━━━━━ Raw data ━━━━━

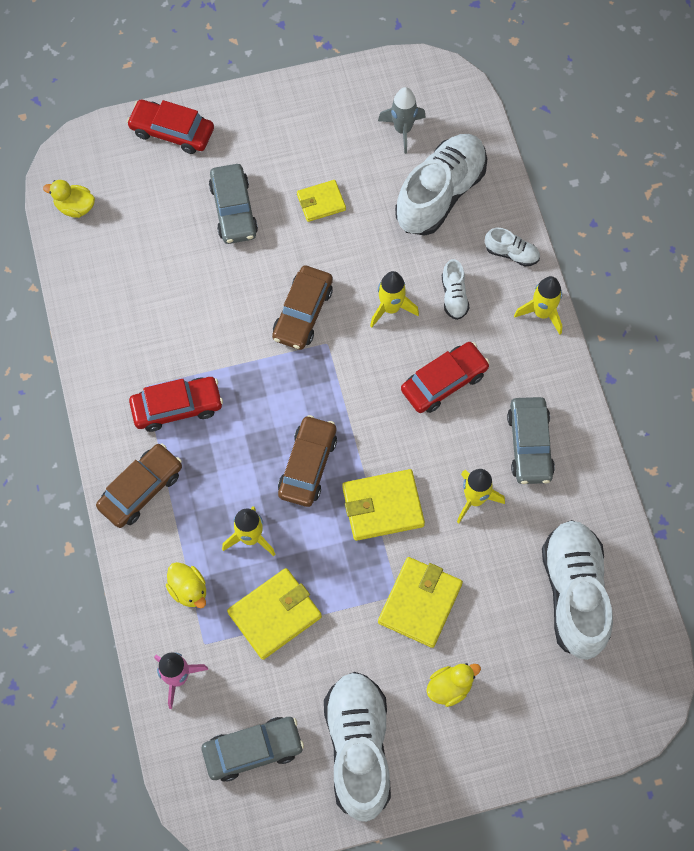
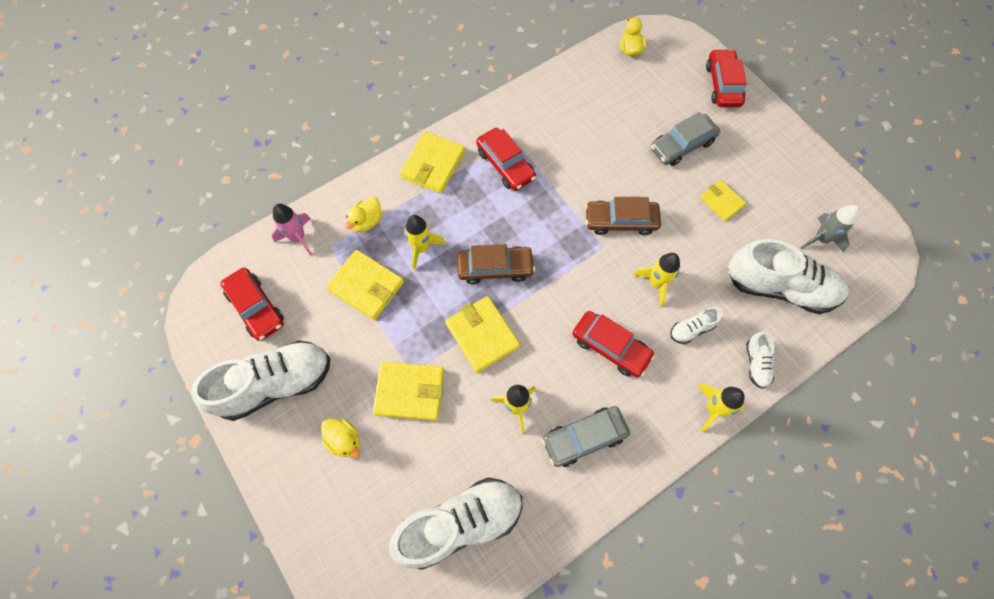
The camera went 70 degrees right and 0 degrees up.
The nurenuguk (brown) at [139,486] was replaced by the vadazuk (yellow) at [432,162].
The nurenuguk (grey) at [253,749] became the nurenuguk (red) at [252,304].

━━━━━

§ **Your goal**
When a line in the material above includes "nurenuguk", report that line by copying it.

§ **Problem solution**
The nurenuguk (brown) at [139,486] was replaced by the vadazuk (yellow) at [432,162].
The nurenuguk (grey) at [253,749] became the nurenuguk (red) at [252,304].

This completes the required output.